Geometric shape edit sequences:
★ ★ ★ ★ ★ ★ ★
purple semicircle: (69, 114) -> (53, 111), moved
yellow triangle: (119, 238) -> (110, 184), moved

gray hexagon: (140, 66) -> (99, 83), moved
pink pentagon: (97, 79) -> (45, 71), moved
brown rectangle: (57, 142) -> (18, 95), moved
★ ★ ★ ★ ★ ★ ★
The records above should be repeated in full, exactly as given.

Written response:
purple semicircle: (69, 114) -> (53, 111), moved
yellow triangle: (119, 238) -> (110, 184), moved

gray hexagon: (140, 66) -> (99, 83), moved
pink pentagon: (97, 79) -> (45, 71), moved
brown rectangle: (57, 142) -> (18, 95), moved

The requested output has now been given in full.